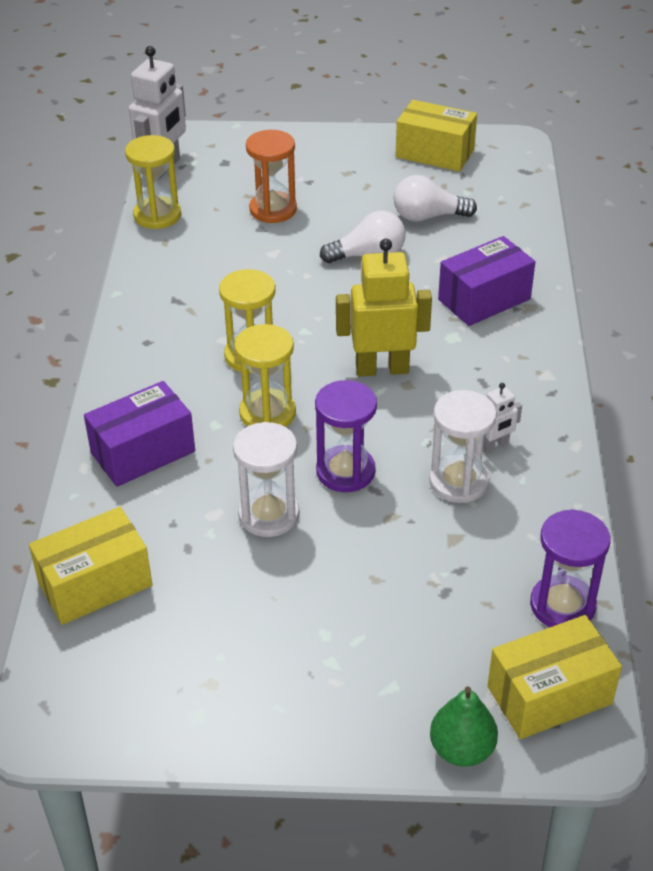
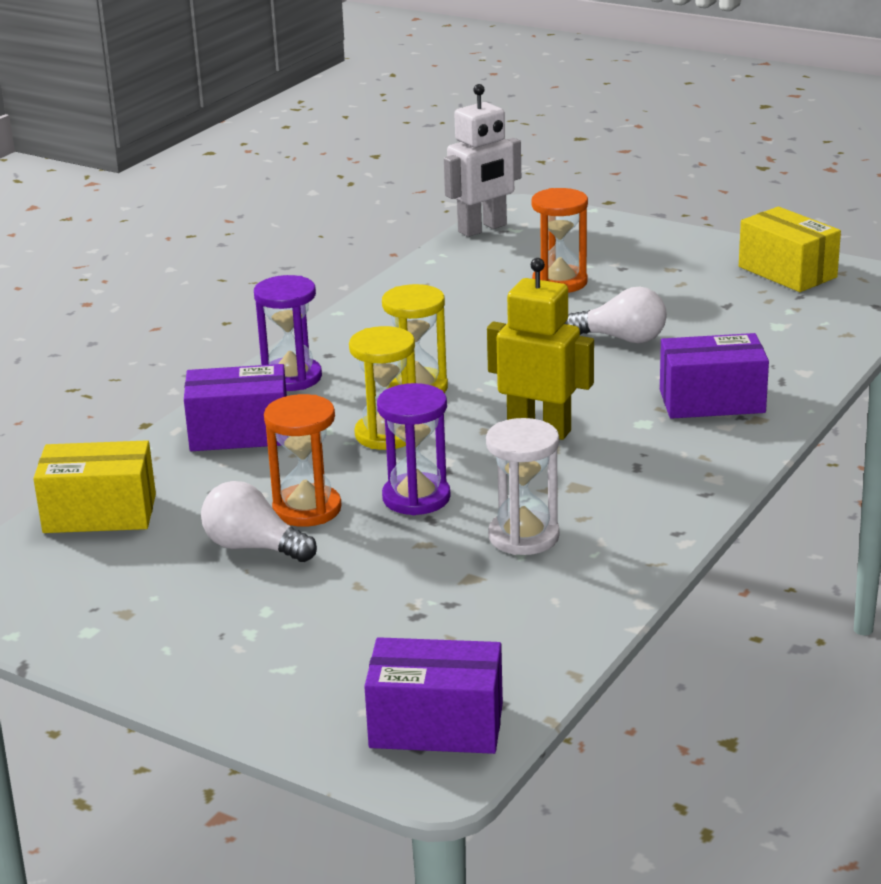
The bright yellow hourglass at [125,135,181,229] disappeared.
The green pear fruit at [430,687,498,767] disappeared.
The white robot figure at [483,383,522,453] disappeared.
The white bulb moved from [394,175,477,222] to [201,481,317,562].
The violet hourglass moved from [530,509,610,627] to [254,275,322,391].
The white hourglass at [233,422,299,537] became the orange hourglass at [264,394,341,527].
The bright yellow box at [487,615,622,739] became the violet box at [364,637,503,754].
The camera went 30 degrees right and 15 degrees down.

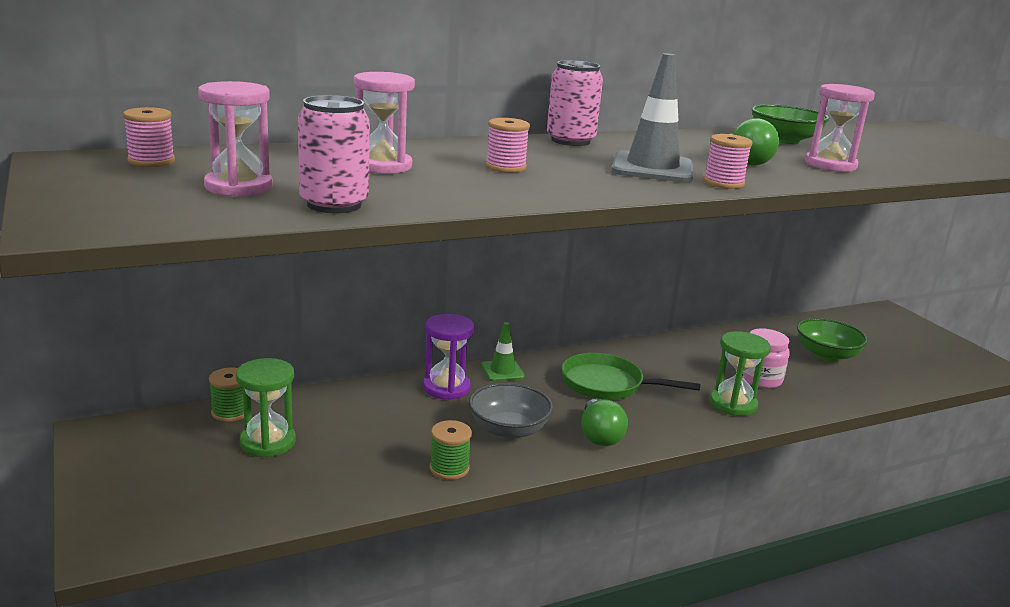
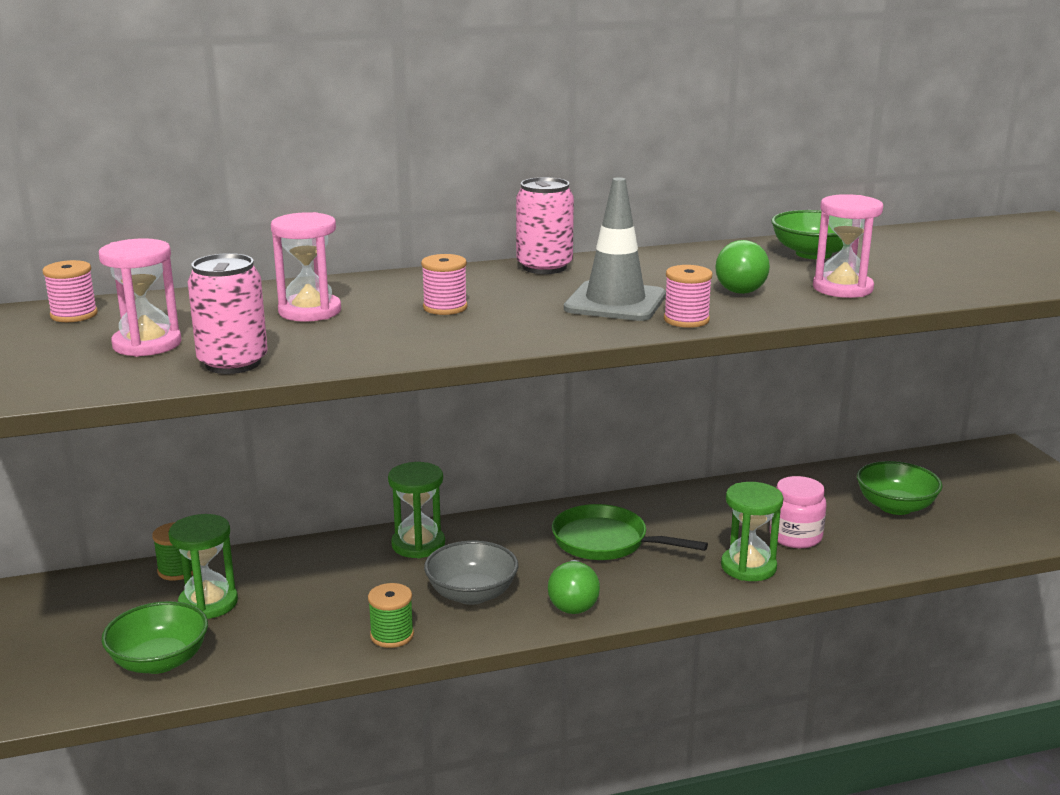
The green safety cone at [481,322,525,381] disappeared.
The green bowl at [101,601,208,674] appeared.
The violet hourglass at [423,314,475,400] became the green hourglass at [388,462,445,558].
The camera went 10 degrees right and 0 degrees up.

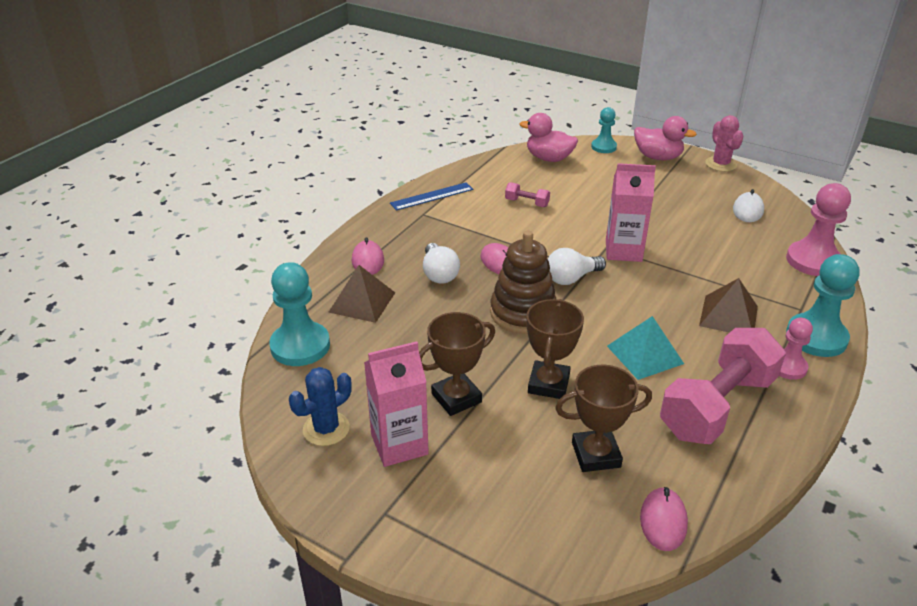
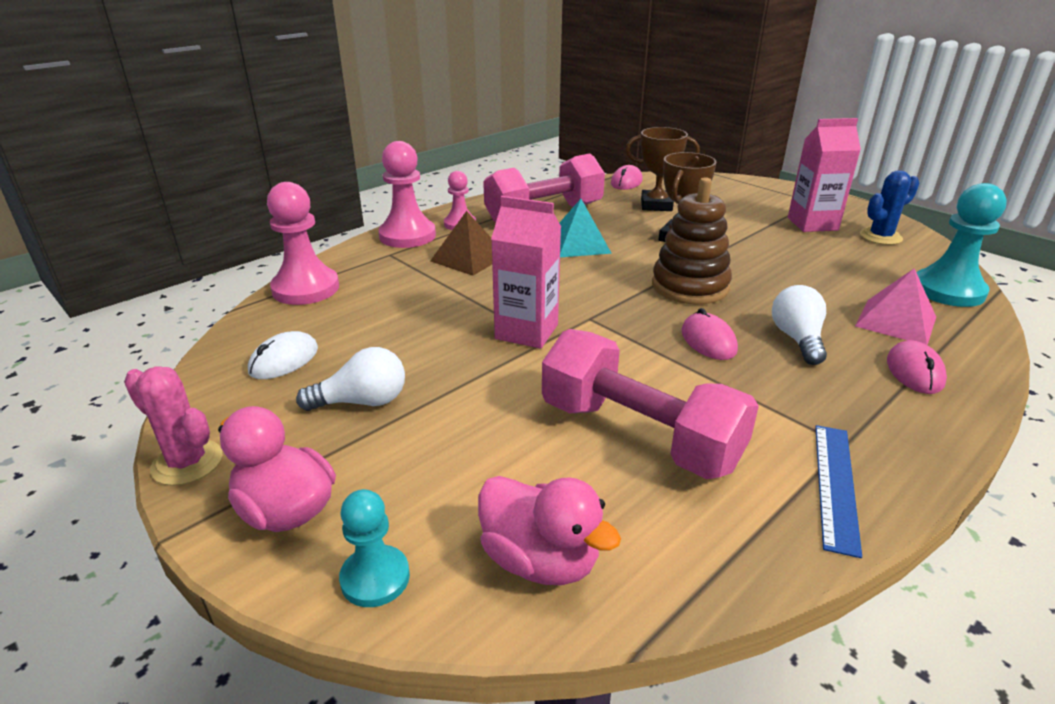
The russet trophy at [419,312,495,416] disappeared.
The white bulb moved from [548,248,606,285] to [296,347,405,411].
The russet pyramid at [328,265,395,323] became the rosy pyramid at [855,268,936,345].
The aqua pawn at [786,254,859,357] became the rosy pawn at [378,141,436,248].
The blue measuring stick at [390,182,473,211] turned 60 degrees counterclockwise.
The rosy saguaro cactus at [705,115,744,172] turned 60 degrees counterclockwise.
The rosy dumbbell at [505,182,550,207] changed to 2.44 times the size.
The camera went 165 degrees left and 5 degrees down.

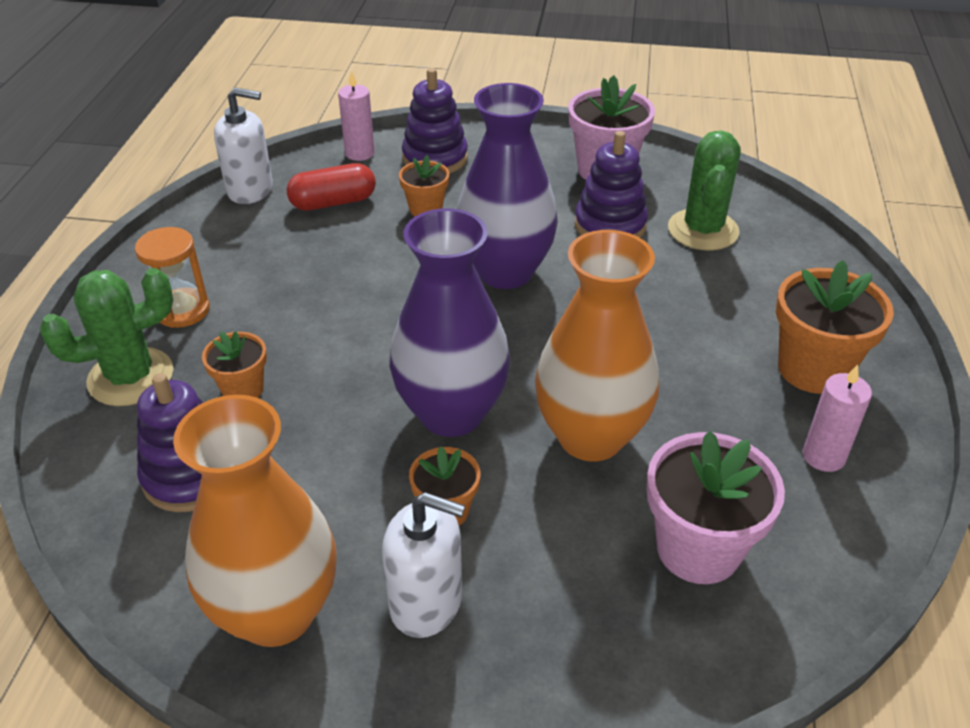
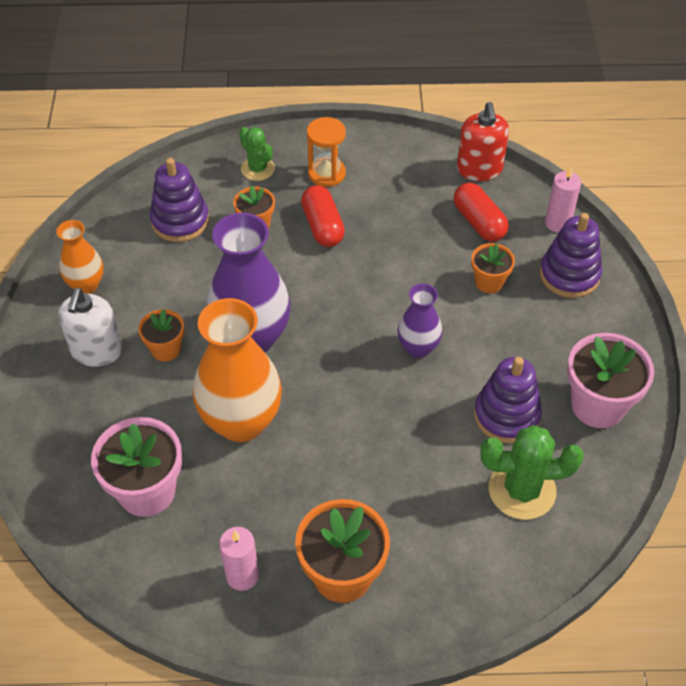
The red capsule at [301,185,345,247] appeared.
The white soap dispenser at [214,87,273,204] became the red soap dispenser at [457,102,509,181].
The green saguaro cactus at [40,268,173,406] changed to 0.63 times the size.
The orange flower vase at [173,395,337,647] changed to 0.54 times the size.
The violet flower vase at [457,83,558,289] changed to 0.54 times the size.
The camera went 80 degrees right and 10 degrees up.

_ _ _ _

— Exercise details —
Transcribe the lines above between the line holding "The violet hourglass moved" and the line holding "The bright yellow box", inclusive, exactly as they stand and with nothing added.

— Task solution —
The violet hourglass moved from [530,509,610,627] to [254,275,322,391].
The white hourglass at [233,422,299,537] became the orange hourglass at [264,394,341,527].
The bright yellow box at [487,615,622,739] became the violet box at [364,637,503,754].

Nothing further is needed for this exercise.